After locating the line containing "lime plate C8:E8", restate that line and each one after it exactly, through the last line of the material.
# # #
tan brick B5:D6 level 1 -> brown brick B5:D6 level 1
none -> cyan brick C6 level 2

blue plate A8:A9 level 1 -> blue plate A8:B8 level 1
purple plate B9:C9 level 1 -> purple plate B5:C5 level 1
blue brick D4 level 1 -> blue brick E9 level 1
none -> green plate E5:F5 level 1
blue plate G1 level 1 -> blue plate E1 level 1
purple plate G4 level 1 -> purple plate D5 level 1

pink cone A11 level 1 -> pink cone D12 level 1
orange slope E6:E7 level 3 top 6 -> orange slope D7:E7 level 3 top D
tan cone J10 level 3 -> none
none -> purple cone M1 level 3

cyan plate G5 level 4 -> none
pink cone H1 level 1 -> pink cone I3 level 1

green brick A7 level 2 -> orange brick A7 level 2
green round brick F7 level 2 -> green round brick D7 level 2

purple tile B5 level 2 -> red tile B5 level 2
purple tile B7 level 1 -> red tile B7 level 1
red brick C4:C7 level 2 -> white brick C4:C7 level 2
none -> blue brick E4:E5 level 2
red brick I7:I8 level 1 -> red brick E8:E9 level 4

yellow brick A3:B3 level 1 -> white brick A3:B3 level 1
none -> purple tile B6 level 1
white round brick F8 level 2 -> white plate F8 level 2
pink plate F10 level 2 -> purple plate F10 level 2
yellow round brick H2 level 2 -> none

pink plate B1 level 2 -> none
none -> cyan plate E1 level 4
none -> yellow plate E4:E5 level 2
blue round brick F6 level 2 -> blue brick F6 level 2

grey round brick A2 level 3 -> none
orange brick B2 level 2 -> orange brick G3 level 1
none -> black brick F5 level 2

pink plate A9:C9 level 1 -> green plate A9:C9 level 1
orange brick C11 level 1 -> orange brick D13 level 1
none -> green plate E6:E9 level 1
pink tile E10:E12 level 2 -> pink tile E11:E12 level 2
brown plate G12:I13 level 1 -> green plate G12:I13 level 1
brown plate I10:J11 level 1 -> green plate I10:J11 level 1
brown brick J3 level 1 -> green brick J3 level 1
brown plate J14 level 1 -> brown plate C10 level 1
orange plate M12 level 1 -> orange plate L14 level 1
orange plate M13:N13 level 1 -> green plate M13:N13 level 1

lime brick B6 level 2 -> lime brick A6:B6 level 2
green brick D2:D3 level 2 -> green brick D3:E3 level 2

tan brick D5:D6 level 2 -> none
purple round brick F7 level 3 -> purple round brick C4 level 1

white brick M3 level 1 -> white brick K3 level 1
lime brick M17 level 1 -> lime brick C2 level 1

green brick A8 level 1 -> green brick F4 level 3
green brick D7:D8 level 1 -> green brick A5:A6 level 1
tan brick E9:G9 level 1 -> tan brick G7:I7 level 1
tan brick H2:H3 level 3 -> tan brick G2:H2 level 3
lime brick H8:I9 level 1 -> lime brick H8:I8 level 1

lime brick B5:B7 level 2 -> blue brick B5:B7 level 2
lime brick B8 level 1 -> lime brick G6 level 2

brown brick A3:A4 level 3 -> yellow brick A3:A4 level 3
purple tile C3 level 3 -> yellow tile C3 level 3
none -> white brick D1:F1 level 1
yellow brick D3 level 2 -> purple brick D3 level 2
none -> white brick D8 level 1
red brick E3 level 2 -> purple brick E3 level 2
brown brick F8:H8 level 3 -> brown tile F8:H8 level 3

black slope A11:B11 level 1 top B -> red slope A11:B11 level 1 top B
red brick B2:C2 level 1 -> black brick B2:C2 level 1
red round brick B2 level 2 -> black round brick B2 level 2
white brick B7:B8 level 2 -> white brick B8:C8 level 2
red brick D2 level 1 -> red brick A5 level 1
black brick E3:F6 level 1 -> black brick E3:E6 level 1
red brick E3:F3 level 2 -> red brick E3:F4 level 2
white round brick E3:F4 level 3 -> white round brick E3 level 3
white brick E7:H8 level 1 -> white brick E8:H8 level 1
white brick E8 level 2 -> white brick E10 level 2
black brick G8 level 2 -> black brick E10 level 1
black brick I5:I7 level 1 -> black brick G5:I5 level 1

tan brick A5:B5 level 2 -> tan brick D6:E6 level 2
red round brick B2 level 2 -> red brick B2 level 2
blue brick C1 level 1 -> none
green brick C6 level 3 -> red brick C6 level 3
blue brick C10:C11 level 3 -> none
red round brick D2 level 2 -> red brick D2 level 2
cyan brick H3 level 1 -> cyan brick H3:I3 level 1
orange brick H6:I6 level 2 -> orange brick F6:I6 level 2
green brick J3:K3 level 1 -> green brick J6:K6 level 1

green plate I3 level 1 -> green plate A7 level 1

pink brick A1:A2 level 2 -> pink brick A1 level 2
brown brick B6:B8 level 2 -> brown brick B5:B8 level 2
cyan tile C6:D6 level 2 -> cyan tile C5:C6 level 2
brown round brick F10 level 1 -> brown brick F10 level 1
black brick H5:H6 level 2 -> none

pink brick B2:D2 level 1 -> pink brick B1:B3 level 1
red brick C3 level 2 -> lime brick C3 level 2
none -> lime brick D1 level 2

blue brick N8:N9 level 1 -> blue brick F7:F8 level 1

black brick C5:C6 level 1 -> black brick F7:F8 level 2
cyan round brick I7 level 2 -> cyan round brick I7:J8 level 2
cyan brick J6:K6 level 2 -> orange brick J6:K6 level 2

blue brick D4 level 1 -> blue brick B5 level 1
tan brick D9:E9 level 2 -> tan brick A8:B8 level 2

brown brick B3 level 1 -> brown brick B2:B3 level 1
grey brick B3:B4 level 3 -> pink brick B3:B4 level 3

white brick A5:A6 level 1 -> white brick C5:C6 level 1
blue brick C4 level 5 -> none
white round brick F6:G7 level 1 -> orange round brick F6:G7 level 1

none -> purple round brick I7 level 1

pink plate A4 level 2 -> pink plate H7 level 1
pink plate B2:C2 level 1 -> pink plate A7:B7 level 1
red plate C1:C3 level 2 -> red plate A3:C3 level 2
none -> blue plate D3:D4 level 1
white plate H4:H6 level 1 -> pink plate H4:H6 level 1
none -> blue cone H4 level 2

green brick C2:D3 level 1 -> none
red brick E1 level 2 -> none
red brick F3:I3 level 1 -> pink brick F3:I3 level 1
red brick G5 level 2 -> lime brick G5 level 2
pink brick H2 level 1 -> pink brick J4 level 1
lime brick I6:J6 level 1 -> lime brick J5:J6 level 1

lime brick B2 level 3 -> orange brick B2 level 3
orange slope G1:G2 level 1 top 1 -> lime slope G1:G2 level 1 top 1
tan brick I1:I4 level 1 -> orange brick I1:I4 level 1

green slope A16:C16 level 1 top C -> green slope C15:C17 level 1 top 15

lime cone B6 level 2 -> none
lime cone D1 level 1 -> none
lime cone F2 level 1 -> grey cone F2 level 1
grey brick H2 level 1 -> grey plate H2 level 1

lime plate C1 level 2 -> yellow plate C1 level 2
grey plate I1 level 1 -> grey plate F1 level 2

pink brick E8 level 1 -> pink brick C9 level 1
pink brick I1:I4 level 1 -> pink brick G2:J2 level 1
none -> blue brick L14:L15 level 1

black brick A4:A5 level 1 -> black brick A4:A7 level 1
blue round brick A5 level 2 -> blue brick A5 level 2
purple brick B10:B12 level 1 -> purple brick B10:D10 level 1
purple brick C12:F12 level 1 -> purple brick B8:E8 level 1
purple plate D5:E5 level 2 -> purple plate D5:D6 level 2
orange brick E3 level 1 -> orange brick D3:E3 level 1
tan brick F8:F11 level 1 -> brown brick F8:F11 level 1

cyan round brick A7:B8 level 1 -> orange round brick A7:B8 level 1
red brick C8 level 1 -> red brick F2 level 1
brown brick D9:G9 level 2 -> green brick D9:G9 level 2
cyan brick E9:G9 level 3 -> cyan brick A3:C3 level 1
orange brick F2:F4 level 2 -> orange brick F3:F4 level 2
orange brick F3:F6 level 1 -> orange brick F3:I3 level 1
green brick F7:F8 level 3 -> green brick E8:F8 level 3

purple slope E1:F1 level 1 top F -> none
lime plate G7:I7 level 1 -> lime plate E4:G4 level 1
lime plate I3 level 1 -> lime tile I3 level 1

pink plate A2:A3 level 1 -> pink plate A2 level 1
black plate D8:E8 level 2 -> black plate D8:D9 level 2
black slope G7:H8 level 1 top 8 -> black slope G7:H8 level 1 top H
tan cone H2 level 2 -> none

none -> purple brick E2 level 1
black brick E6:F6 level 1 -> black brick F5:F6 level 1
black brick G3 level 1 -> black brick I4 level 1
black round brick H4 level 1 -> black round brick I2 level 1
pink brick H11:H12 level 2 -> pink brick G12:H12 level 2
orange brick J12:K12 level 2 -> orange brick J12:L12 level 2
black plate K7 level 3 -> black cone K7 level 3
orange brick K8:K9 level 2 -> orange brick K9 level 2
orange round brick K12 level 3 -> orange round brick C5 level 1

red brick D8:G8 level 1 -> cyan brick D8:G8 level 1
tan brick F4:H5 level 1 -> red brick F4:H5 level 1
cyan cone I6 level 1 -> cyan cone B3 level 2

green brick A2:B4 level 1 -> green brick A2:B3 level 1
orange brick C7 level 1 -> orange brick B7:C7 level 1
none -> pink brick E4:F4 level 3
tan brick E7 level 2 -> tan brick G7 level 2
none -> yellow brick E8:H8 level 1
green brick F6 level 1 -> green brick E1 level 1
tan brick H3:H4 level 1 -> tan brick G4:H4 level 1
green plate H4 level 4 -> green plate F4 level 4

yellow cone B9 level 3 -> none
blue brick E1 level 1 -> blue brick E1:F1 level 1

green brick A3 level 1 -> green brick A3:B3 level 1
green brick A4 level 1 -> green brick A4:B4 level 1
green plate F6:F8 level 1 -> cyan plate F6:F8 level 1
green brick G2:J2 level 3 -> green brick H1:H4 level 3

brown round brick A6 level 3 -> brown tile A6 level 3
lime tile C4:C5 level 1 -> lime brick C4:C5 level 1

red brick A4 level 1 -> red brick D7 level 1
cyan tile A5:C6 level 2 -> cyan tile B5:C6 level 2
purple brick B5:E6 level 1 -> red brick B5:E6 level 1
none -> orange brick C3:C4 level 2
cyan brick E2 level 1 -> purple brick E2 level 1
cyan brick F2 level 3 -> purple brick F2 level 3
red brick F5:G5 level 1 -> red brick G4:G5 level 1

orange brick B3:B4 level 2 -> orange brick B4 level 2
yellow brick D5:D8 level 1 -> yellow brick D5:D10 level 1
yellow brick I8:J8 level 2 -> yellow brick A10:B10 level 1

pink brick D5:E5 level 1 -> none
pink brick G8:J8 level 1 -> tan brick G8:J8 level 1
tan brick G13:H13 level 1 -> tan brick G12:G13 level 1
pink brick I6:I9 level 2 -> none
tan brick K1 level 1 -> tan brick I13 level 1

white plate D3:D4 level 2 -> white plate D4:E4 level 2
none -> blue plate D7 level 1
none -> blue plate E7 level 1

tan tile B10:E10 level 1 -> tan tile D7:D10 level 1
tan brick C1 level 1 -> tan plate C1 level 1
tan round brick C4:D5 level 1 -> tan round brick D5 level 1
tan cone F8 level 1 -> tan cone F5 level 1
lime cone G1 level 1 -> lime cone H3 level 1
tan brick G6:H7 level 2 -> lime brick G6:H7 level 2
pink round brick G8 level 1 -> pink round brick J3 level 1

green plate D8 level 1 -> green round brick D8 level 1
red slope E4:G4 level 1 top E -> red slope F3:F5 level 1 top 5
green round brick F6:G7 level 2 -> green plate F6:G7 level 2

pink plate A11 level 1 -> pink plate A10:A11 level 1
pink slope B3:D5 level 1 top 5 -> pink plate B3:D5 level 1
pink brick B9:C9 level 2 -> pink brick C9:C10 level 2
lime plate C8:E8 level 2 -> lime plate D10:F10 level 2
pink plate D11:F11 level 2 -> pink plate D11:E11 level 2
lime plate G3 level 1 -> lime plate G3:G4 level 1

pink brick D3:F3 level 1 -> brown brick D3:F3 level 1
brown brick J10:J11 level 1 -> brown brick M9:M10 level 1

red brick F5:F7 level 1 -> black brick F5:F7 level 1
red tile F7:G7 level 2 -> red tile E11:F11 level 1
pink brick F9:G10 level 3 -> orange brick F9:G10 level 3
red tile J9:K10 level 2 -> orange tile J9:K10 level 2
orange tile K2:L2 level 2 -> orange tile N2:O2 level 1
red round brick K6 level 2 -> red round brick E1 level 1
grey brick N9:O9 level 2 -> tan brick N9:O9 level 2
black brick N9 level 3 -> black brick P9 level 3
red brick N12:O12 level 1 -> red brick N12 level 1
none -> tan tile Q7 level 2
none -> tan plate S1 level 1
# # #
→ **COMPLETED TASK**:
lime plate C8:E8 level 2 -> lime plate D10:F10 level 2
pink plate D11:F11 level 2 -> pink plate D11:E11 level 2
lime plate G3 level 1 -> lime plate G3:G4 level 1

pink brick D3:F3 level 1 -> brown brick D3:F3 level 1
brown brick J10:J11 level 1 -> brown brick M9:M10 level 1

red brick F5:F7 level 1 -> black brick F5:F7 level 1
red tile F7:G7 level 2 -> red tile E11:F11 level 1
pink brick F9:G10 level 3 -> orange brick F9:G10 level 3
red tile J9:K10 level 2 -> orange tile J9:K10 level 2
orange tile K2:L2 level 2 -> orange tile N2:O2 level 1
red round brick K6 level 2 -> red round brick E1 level 1
grey brick N9:O9 level 2 -> tan brick N9:O9 level 2
black brick N9 level 3 -> black brick P9 level 3
red brick N12:O12 level 1 -> red brick N12 level 1
none -> tan tile Q7 level 2
none -> tan plate S1 level 1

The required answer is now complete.